(Object change listings)
....................

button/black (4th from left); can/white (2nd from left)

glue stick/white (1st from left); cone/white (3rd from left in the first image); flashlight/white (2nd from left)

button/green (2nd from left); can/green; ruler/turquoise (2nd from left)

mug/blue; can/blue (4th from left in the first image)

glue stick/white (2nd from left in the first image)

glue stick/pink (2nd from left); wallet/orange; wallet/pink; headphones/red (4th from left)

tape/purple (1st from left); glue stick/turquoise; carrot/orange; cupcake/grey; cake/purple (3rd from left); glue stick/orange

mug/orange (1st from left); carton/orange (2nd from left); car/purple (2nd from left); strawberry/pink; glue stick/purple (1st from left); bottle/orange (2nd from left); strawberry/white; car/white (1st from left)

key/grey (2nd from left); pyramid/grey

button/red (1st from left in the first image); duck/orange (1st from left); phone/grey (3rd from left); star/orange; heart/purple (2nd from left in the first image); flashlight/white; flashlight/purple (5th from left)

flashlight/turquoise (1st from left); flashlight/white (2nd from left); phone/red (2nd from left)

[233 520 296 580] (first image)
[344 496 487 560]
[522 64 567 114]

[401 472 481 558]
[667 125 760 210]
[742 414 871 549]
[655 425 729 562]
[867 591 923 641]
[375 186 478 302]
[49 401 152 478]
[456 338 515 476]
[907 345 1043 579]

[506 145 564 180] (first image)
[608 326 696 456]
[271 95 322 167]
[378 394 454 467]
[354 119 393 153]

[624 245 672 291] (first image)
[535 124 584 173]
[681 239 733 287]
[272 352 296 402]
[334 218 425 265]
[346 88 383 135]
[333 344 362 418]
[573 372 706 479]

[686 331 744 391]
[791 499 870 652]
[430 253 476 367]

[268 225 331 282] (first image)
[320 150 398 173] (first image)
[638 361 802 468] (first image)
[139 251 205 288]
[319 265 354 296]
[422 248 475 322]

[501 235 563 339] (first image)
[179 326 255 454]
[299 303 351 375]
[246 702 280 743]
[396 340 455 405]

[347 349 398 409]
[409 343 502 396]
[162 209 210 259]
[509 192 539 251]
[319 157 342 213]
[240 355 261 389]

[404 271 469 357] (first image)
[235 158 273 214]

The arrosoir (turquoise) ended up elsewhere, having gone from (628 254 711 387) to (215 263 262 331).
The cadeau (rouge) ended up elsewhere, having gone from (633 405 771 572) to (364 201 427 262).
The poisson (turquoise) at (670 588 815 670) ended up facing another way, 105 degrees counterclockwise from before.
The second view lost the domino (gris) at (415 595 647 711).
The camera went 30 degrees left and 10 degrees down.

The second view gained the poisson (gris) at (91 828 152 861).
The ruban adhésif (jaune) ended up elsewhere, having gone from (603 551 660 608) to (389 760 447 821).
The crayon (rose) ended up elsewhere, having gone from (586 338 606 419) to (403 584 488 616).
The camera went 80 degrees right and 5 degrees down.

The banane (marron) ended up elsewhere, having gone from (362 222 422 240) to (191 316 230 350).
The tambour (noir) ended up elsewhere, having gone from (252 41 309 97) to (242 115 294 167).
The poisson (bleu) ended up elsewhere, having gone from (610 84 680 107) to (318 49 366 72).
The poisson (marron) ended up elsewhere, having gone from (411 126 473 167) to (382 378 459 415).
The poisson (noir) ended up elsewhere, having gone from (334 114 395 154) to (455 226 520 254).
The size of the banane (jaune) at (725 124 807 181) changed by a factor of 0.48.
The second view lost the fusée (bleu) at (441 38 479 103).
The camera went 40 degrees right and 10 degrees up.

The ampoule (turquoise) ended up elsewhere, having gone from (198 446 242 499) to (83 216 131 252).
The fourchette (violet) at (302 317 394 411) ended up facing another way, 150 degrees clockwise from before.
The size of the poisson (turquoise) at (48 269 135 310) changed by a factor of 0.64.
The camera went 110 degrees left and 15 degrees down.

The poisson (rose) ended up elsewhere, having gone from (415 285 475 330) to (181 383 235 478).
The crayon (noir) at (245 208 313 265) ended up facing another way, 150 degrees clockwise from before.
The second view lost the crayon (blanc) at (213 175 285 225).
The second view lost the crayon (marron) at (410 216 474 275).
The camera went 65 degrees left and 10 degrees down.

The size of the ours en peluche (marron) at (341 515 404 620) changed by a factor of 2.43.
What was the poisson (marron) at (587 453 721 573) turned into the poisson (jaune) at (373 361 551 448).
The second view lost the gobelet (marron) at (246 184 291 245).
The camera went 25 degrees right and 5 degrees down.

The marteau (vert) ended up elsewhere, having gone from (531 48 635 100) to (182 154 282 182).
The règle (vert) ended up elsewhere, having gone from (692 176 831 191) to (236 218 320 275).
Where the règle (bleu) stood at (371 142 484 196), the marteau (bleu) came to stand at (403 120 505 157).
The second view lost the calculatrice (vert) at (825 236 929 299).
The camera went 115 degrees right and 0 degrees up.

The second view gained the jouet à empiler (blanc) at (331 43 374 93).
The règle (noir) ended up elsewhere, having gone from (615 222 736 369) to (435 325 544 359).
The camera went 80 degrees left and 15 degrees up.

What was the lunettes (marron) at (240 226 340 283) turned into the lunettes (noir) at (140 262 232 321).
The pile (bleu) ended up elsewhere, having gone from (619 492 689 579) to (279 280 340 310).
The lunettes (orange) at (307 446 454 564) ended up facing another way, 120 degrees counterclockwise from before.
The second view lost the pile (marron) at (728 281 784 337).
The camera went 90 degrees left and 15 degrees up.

....................

• **Task statement**
From the records above, retype only the lines starting at the line that contains "[501 235 563 339] (first image)" and ending at the line that contains "[235 158 273 214]", both included.

• **Expected answer**
[501 235 563 339] (first image)
[179 326 255 454]
[299 303 351 375]
[246 702 280 743]
[396 340 455 405]

[347 349 398 409]
[409 343 502 396]
[162 209 210 259]
[509 192 539 251]
[319 157 342 213]
[240 355 261 389]

[404 271 469 357] (first image)
[235 158 273 214]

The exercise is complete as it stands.